EXERCISE MATERIAL:
----

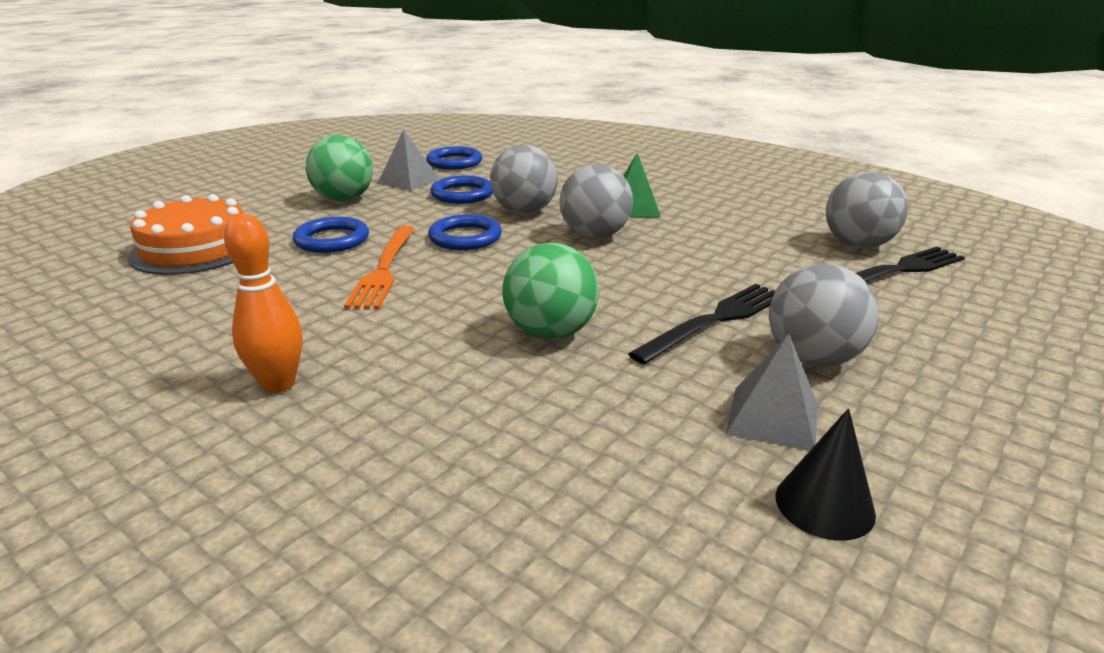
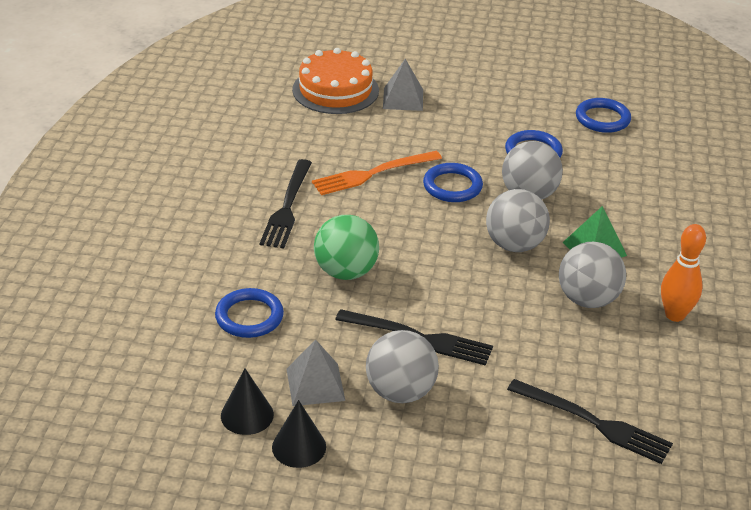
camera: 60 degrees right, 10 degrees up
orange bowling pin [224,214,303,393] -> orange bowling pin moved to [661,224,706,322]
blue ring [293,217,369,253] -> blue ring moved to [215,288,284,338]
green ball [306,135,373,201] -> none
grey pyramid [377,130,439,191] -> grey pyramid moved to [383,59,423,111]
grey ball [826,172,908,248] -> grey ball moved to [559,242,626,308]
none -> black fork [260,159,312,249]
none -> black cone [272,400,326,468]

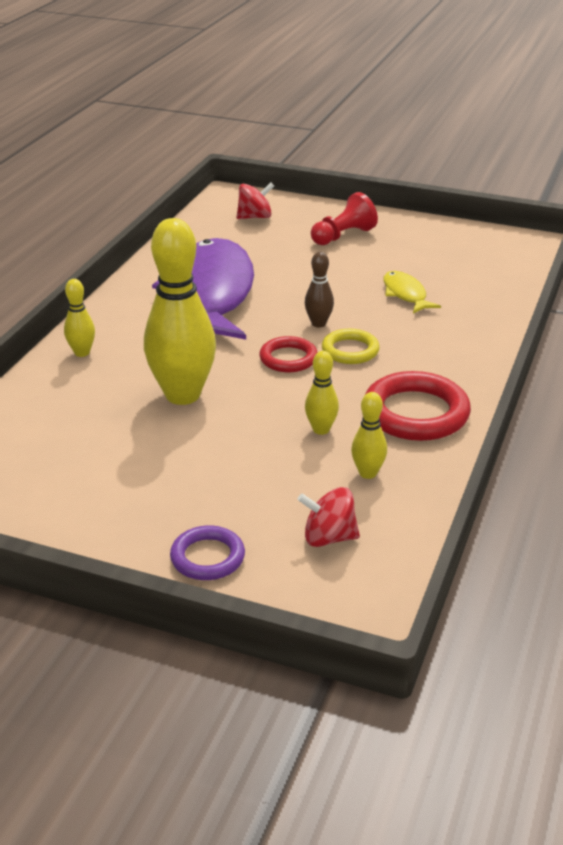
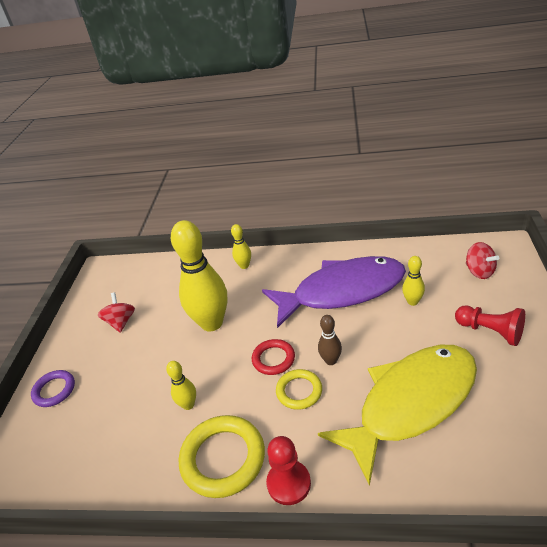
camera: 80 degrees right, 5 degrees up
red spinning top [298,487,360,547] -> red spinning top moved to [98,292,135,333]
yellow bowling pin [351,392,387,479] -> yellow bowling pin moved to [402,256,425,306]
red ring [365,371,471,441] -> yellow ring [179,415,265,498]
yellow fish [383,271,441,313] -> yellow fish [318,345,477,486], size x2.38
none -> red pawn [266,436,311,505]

----

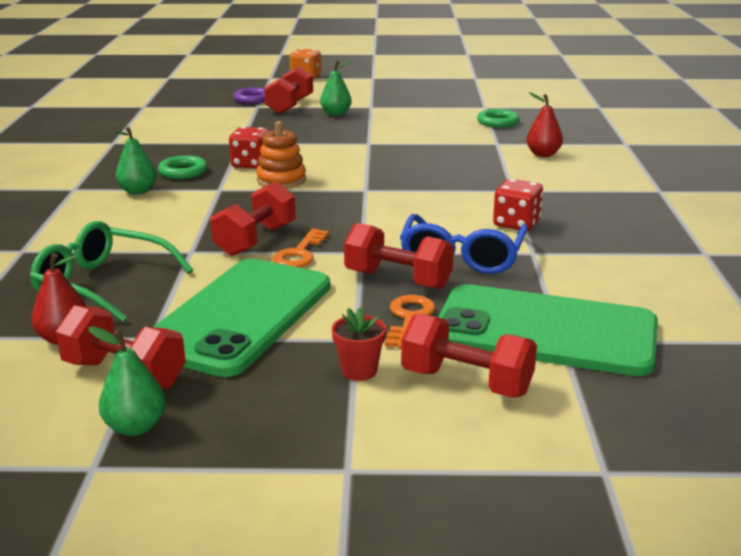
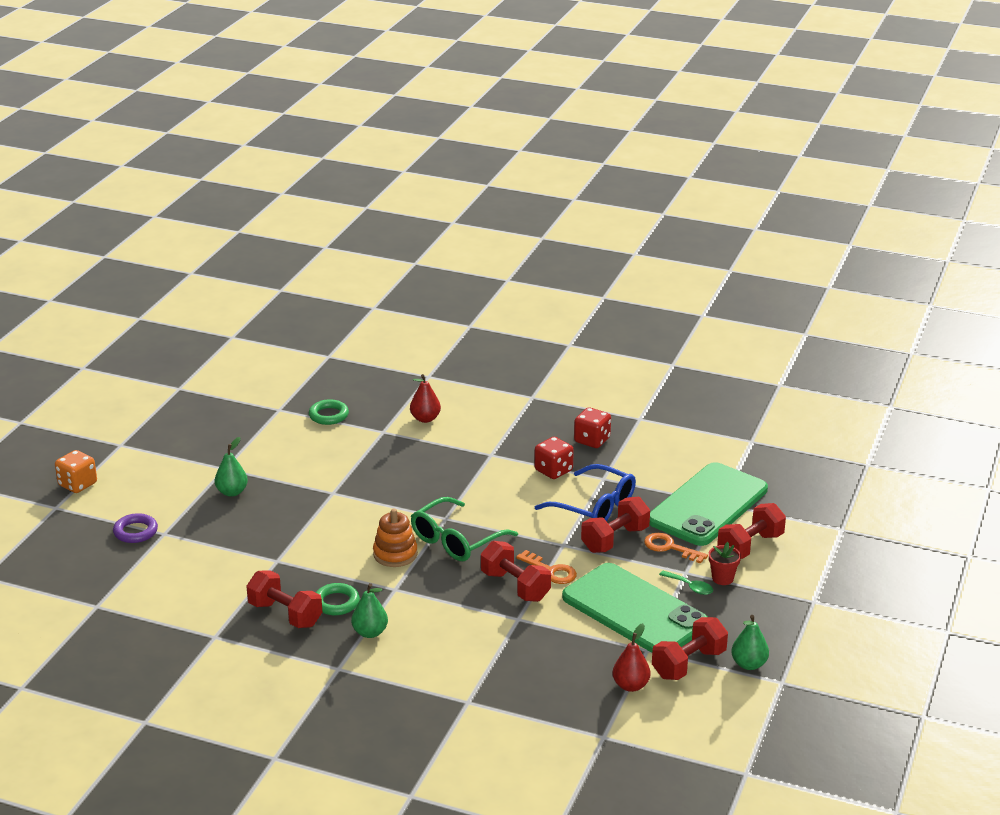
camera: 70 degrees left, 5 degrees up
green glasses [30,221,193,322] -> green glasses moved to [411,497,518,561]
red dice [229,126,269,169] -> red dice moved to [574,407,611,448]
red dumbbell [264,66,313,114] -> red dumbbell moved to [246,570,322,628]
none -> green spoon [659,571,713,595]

----

For this exercise, please set down exactly the lines of the listing above from the line with "blue ring [293,217,369,253]" up to and including the line with "none -> red pawn [266,436,311,505]", and no pictures.

REPLY:
blue ring [293,217,369,253] -> blue ring moved to [215,288,284,338]
green ball [306,135,373,201] -> none
grey pyramid [377,130,439,191] -> grey pyramid moved to [383,59,423,111]
grey ball [826,172,908,248] -> grey ball moved to [559,242,626,308]
none -> black fork [260,159,312,249]
none -> black cone [272,400,326,468]

camera: 80 degrees right, 5 degrees up
red spinning top [298,487,360,547] -> red spinning top moved to [98,292,135,333]
yellow bowling pin [351,392,387,479] -> yellow bowling pin moved to [402,256,425,306]
red ring [365,371,471,441] -> yellow ring [179,415,265,498]
yellow fish [383,271,441,313] -> yellow fish [318,345,477,486], size x2.38
none -> red pawn [266,436,311,505]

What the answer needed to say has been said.